Each line from the one with "black cutting board: 2 -> 0" through the final line of the entries below must be printed exactly, and the pictures must not be.

(Spatial object tracking data)

———

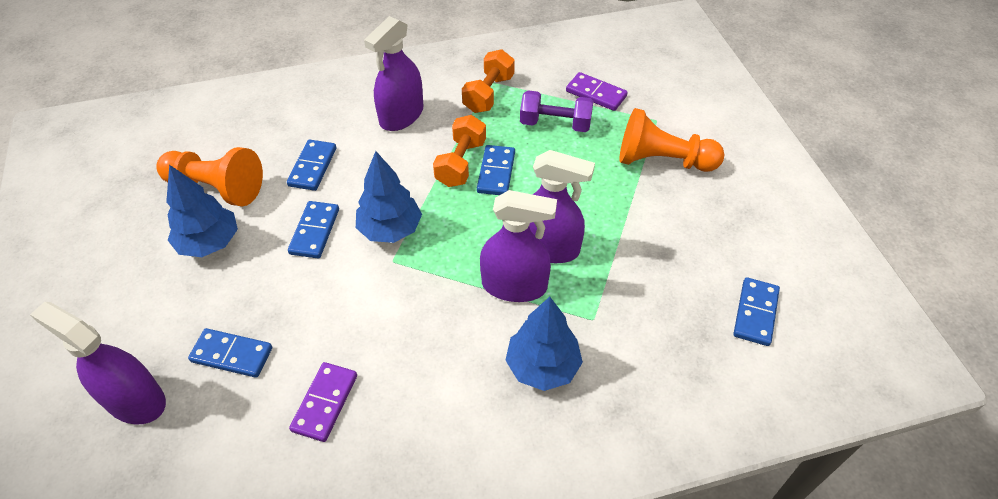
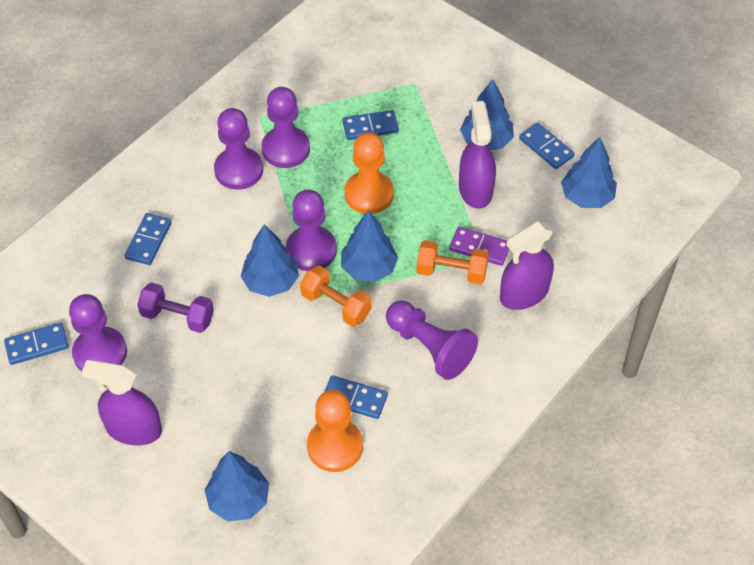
blue tree: 3 -> 5
purple domino: 2 -> 1
purple pawn: 0 -> 5
purple spray bottle: 4 -> 3

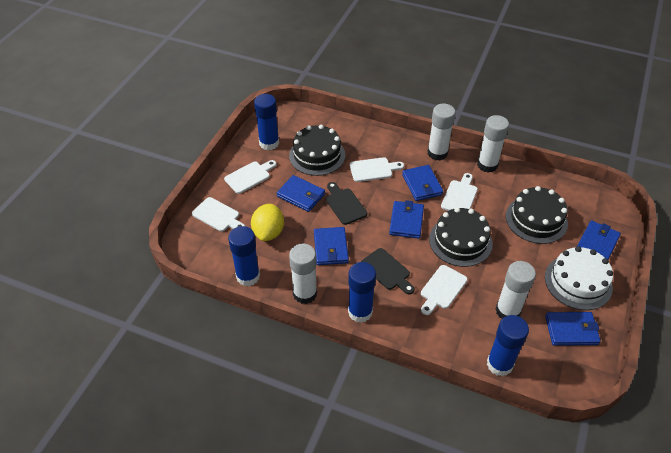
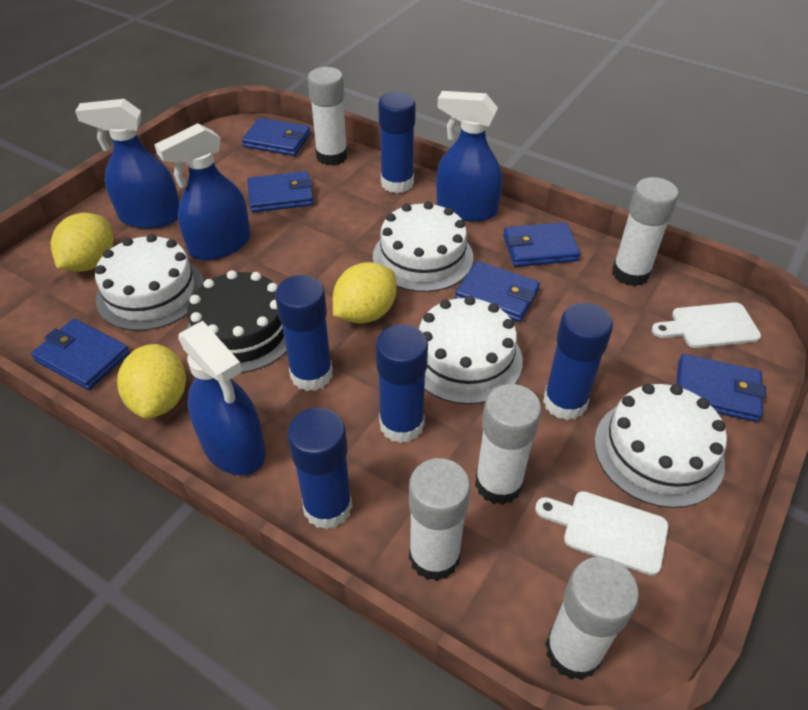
black cake: 3 -> 1
black cutting board: 2 -> 0
blue glue stick: 4 -> 5
blue spray bottle: 0 -> 4
white cake: 1 -> 4
white cutting board: 5 -> 2
white glue stick: 4 -> 5
yellow lemon: 1 -> 3

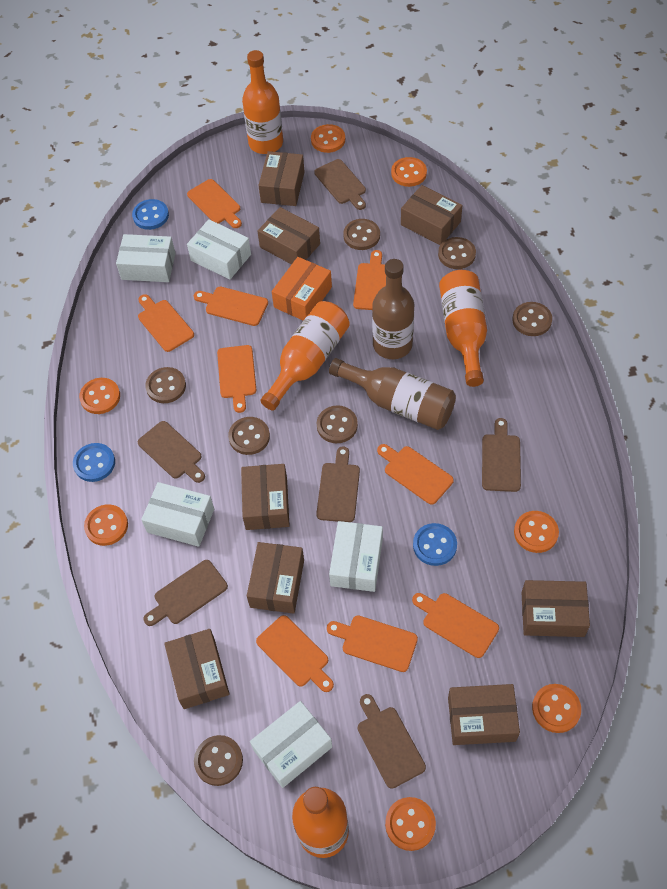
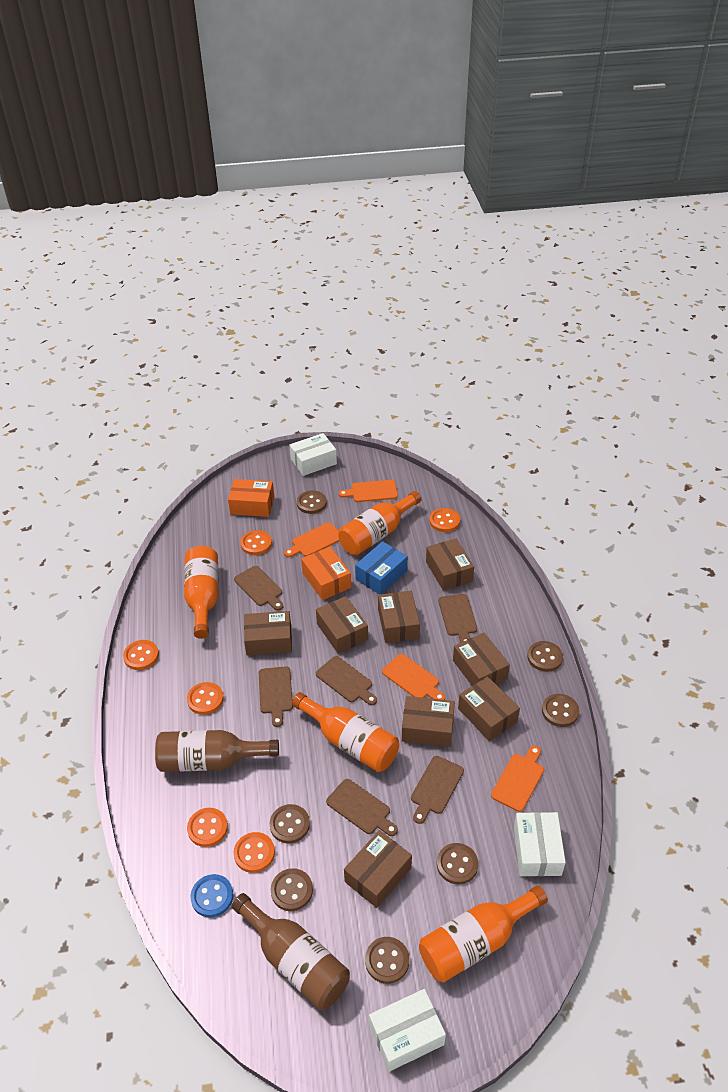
blue box: 0 -> 1
blue button: 3 -> 1
orange box: 1 -> 2
orange button: 7 -> 6
orange cutting board: 9 -> 4
white box: 5 -> 3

———

- **Result of the exercise**:
black cutting board: 2 -> 0
blue glue stick: 4 -> 5
blue spray bottle: 0 -> 4
white cake: 1 -> 4
white cutting board: 5 -> 2
white glue stick: 4 -> 5
yellow lemon: 1 -> 3

blue box: 0 -> 1
blue button: 3 -> 1
orange box: 1 -> 2
orange button: 7 -> 6
orange cutting board: 9 -> 4
white box: 5 -> 3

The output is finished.